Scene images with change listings
============================================================

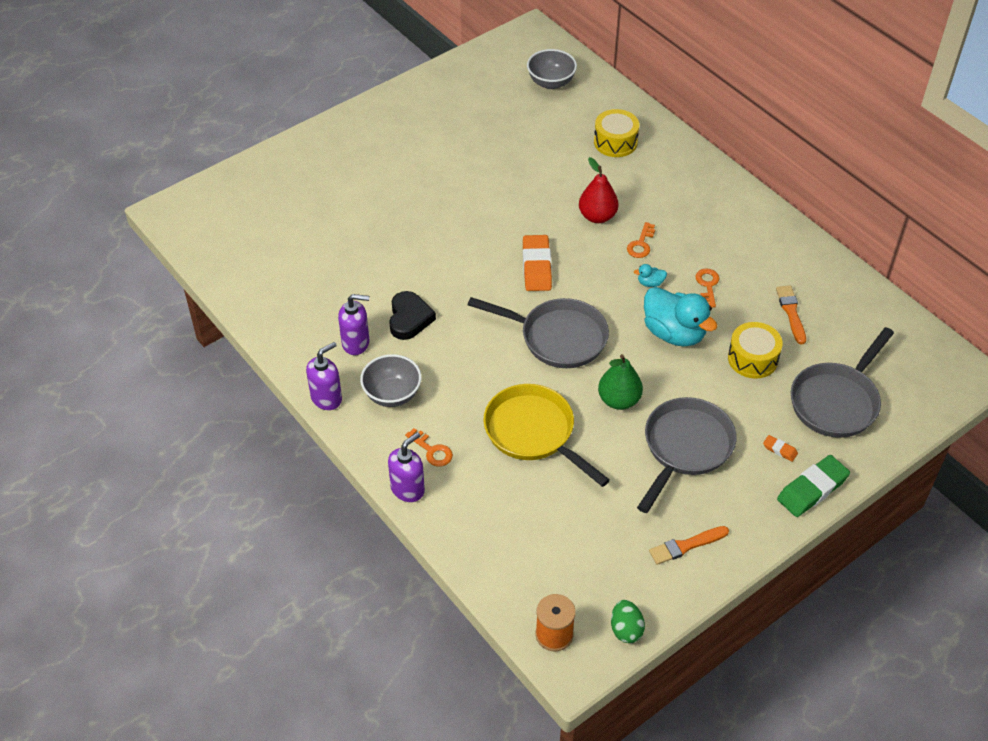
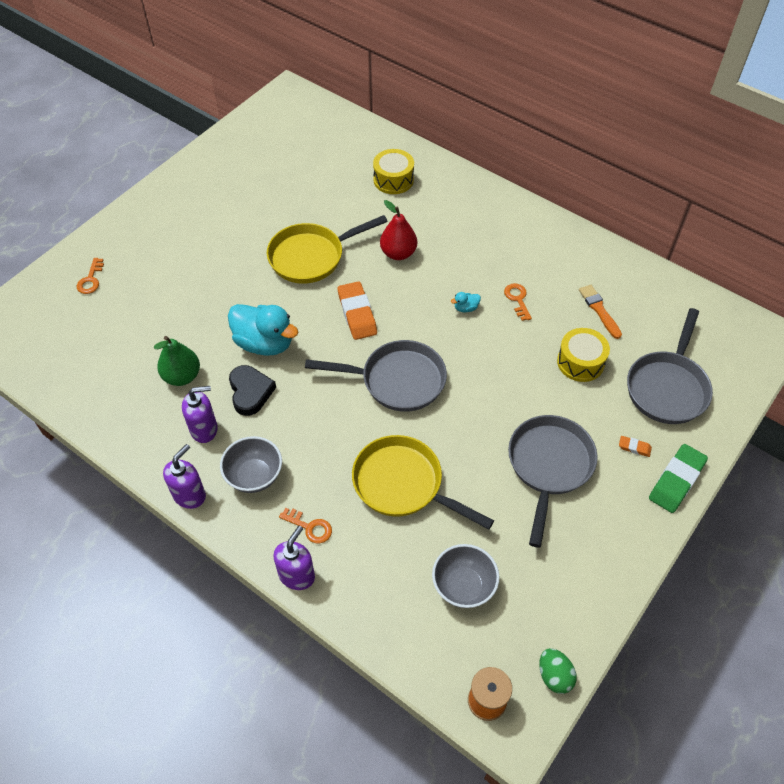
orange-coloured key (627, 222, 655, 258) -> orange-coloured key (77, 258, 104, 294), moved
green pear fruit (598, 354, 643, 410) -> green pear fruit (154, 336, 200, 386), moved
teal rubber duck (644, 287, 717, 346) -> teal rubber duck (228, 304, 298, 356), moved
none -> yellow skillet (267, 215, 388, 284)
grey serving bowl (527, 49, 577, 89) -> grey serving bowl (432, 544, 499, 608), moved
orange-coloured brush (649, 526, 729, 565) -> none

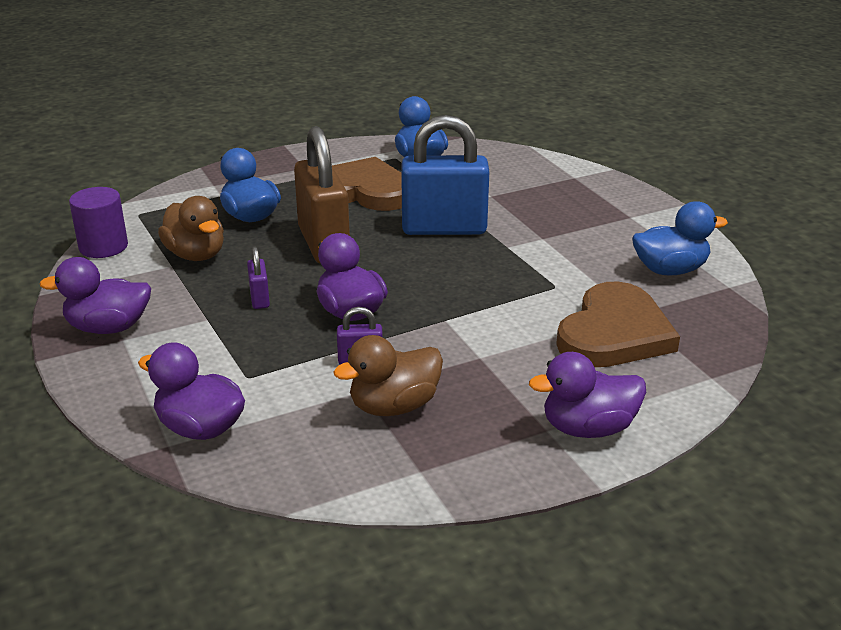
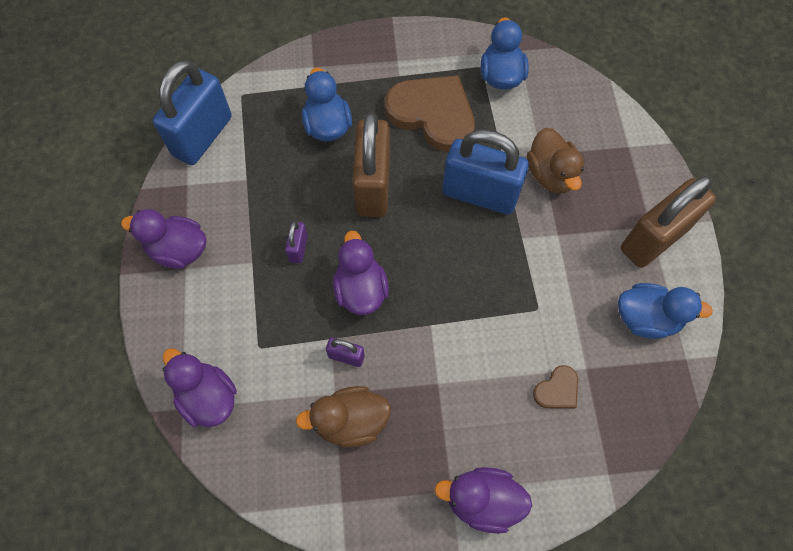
violet cylinder (69, 187, 128, 258) -> royal blue lock (153, 60, 232, 165)
russet rubber duck (158, 196, 224, 261) -> russet rubber duck (527, 128, 584, 194), moved
russet love heart (556, 282, 680, 367) -> russet love heart (533, 365, 578, 409), x0.44
none -> russet lock (621, 175, 716, 268)

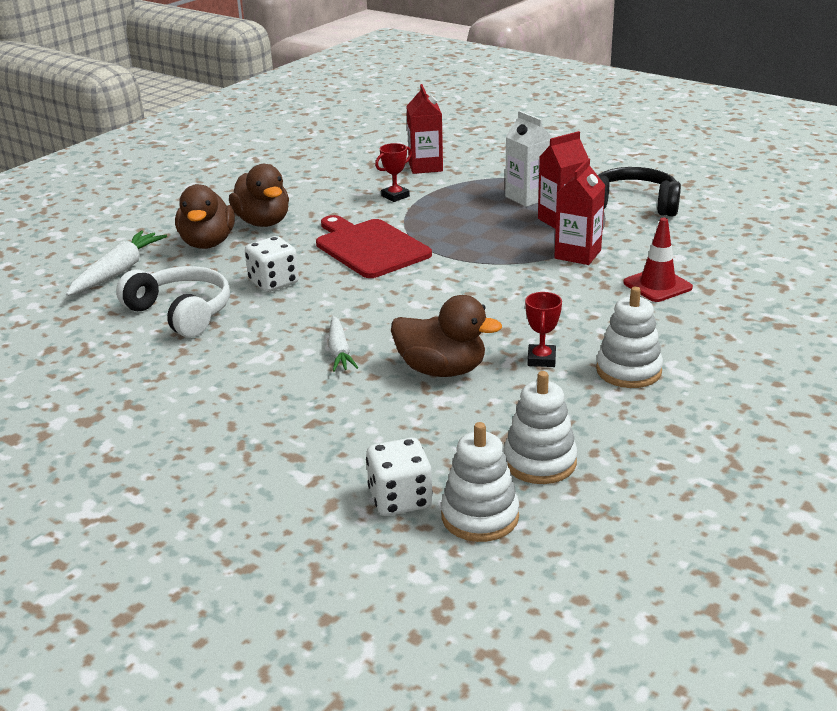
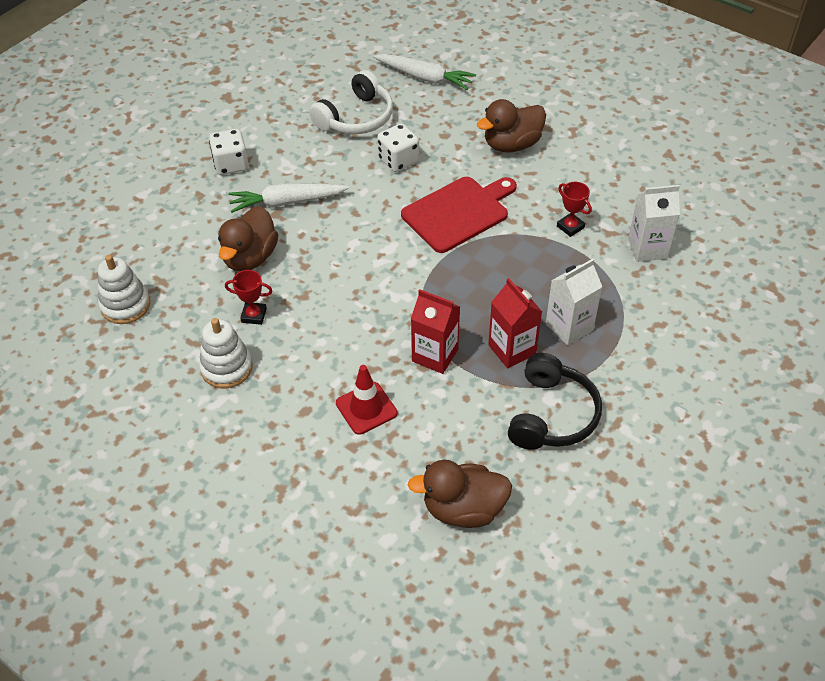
snow-white die (366, 438, 433, 516) -> snow-white die (209, 129, 248, 175), moved
snow-white root vegetable (328, 316, 358, 372) -> snow-white root vegetable (229, 183, 349, 213), x1.54
russet rubber duck (175, 184, 235, 249) -> russet rubber duck (408, 460, 512, 528), moved
red juice carton (407, 84, 443, 174) -> snow-white juice carton (628, 185, 680, 262)
snow-white stacking rings (441, 422, 519, 542) -> none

============================================================

Your answer must be an exact transcription of the lines from the one containing "snow-white die (366, 438, 433, 516)" through the last line of the records above, and nothing else.

snow-white die (366, 438, 433, 516) -> snow-white die (209, 129, 248, 175), moved
snow-white root vegetable (328, 316, 358, 372) -> snow-white root vegetable (229, 183, 349, 213), x1.54
russet rubber duck (175, 184, 235, 249) -> russet rubber duck (408, 460, 512, 528), moved
red juice carton (407, 84, 443, 174) -> snow-white juice carton (628, 185, 680, 262)
snow-white stacking rings (441, 422, 519, 542) -> none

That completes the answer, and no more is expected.